[Entries taken from a collection]
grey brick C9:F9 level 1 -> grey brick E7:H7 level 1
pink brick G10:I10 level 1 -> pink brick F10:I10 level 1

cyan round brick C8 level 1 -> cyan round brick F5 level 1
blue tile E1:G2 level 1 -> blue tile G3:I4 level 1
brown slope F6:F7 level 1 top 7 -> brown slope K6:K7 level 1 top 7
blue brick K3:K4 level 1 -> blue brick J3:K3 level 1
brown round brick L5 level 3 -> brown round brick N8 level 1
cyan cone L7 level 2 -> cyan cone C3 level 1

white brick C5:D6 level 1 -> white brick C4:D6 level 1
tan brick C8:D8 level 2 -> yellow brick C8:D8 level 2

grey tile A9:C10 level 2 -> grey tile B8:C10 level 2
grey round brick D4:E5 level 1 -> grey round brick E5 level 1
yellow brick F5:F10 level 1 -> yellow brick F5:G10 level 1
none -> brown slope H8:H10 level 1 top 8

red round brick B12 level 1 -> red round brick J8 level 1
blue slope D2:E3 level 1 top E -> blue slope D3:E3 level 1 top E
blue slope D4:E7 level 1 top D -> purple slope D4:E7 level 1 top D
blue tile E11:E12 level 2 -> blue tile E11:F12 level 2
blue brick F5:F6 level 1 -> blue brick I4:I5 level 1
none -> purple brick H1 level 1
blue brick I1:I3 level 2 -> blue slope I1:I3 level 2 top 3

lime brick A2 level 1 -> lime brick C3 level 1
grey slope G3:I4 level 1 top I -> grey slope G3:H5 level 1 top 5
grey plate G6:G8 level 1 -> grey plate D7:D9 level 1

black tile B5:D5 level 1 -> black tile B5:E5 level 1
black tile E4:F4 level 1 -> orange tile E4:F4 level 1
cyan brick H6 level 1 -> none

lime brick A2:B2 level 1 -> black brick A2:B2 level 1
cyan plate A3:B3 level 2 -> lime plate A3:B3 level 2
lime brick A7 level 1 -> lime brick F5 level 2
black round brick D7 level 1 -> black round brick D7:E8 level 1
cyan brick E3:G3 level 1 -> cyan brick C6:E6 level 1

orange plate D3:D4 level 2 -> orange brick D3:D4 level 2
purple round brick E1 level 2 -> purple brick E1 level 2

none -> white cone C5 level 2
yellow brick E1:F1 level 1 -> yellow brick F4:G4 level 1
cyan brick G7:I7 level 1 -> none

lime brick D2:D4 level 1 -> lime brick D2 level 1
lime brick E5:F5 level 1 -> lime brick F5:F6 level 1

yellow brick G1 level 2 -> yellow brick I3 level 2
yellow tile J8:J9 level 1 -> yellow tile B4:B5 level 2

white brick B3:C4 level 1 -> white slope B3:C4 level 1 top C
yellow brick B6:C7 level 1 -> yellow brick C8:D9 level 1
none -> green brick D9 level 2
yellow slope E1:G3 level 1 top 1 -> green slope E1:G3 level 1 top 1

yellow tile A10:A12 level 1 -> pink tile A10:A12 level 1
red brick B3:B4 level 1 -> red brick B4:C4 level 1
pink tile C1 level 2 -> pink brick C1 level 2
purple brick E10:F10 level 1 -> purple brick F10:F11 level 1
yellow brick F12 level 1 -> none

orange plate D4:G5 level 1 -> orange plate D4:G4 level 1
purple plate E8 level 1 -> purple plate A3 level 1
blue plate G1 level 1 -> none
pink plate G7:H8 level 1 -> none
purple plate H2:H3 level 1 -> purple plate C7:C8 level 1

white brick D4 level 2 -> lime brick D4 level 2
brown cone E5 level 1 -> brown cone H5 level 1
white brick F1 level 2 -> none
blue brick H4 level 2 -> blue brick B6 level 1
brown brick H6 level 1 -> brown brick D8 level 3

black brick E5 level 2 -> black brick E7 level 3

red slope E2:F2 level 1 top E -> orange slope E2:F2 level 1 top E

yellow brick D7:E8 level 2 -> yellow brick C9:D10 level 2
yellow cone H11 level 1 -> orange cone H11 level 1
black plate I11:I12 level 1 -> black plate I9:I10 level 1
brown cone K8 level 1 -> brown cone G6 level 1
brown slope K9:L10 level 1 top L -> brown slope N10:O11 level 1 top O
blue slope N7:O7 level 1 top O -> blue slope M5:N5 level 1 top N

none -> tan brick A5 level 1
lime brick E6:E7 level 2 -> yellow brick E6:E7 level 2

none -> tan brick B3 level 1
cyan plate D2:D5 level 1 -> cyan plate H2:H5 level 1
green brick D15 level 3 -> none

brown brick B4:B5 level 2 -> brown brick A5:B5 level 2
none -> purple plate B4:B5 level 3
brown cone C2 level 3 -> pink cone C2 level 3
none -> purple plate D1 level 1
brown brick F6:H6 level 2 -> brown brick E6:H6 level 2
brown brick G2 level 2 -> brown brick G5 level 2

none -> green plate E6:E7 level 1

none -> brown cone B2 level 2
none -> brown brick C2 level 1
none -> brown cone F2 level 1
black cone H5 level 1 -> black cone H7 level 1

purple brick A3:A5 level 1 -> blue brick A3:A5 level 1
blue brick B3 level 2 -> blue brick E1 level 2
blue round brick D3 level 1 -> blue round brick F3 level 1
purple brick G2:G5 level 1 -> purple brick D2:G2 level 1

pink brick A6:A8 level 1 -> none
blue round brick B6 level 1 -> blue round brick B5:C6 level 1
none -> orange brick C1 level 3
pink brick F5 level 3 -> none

WHAT YOU NEED TO DO: Print, from the entries above, the line with "black round brick D7 level", the line with "none -> purple plate B4:B5 level 3" and all lines between them, exactly and with nothing else.

OUTPUT FOR THIS EXERCISE:
black round brick D7 level 1 -> black round brick D7:E8 level 1
cyan brick E3:G3 level 1 -> cyan brick C6:E6 level 1

orange plate D3:D4 level 2 -> orange brick D3:D4 level 2
purple round brick E1 level 2 -> purple brick E1 level 2

none -> white cone C5 level 2
yellow brick E1:F1 level 1 -> yellow brick F4:G4 level 1
cyan brick G7:I7 level 1 -> none

lime brick D2:D4 level 1 -> lime brick D2 level 1
lime brick E5:F5 level 1 -> lime brick F5:F6 level 1

yellow brick G1 level 2 -> yellow brick I3 level 2
yellow tile J8:J9 level 1 -> yellow tile B4:B5 level 2

white brick B3:C4 level 1 -> white slope B3:C4 level 1 top C
yellow brick B6:C7 level 1 -> yellow brick C8:D9 level 1
none -> green brick D9 level 2
yellow slope E1:G3 level 1 top 1 -> green slope E1:G3 level 1 top 1

yellow tile A10:A12 level 1 -> pink tile A10:A12 level 1
red brick B3:B4 level 1 -> red brick B4:C4 level 1
pink tile C1 level 2 -> pink brick C1 level 2
purple brick E10:F10 level 1 -> purple brick F10:F11 level 1
yellow brick F12 level 1 -> none

orange plate D4:G5 level 1 -> orange plate D4:G4 level 1
purple plate E8 level 1 -> purple plate A3 level 1
blue plate G1 level 1 -> none
pink plate G7:H8 level 1 -> none
purple plate H2:H3 level 1 -> purple plate C7:C8 level 1

white brick D4 level 2 -> lime brick D4 level 2
brown cone E5 level 1 -> brown cone H5 level 1
white brick F1 level 2 -> none
blue brick H4 level 2 -> blue brick B6 level 1
brown brick H6 level 1 -> brown brick D8 level 3

black brick E5 level 2 -> black brick E7 level 3

red slope E2:F2 level 1 top E -> orange slope E2:F2 level 1 top E

yellow brick D7:E8 level 2 -> yellow brick C9:D10 level 2
yellow cone H11 level 1 -> orange cone H11 level 1
black plate I11:I12 level 1 -> black plate I9:I10 level 1
brown cone K8 level 1 -> brown cone G6 level 1
brown slope K9:L10 level 1 top L -> brown slope N10:O11 level 1 top O
blue slope N7:O7 level 1 top O -> blue slope M5:N5 level 1 top N

none -> tan brick A5 level 1
lime brick E6:E7 level 2 -> yellow brick E6:E7 level 2

none -> tan brick B3 level 1
cyan plate D2:D5 level 1 -> cyan plate H2:H5 level 1
green brick D15 level 3 -> none

brown brick B4:B5 level 2 -> brown brick A5:B5 level 2
none -> purple plate B4:B5 level 3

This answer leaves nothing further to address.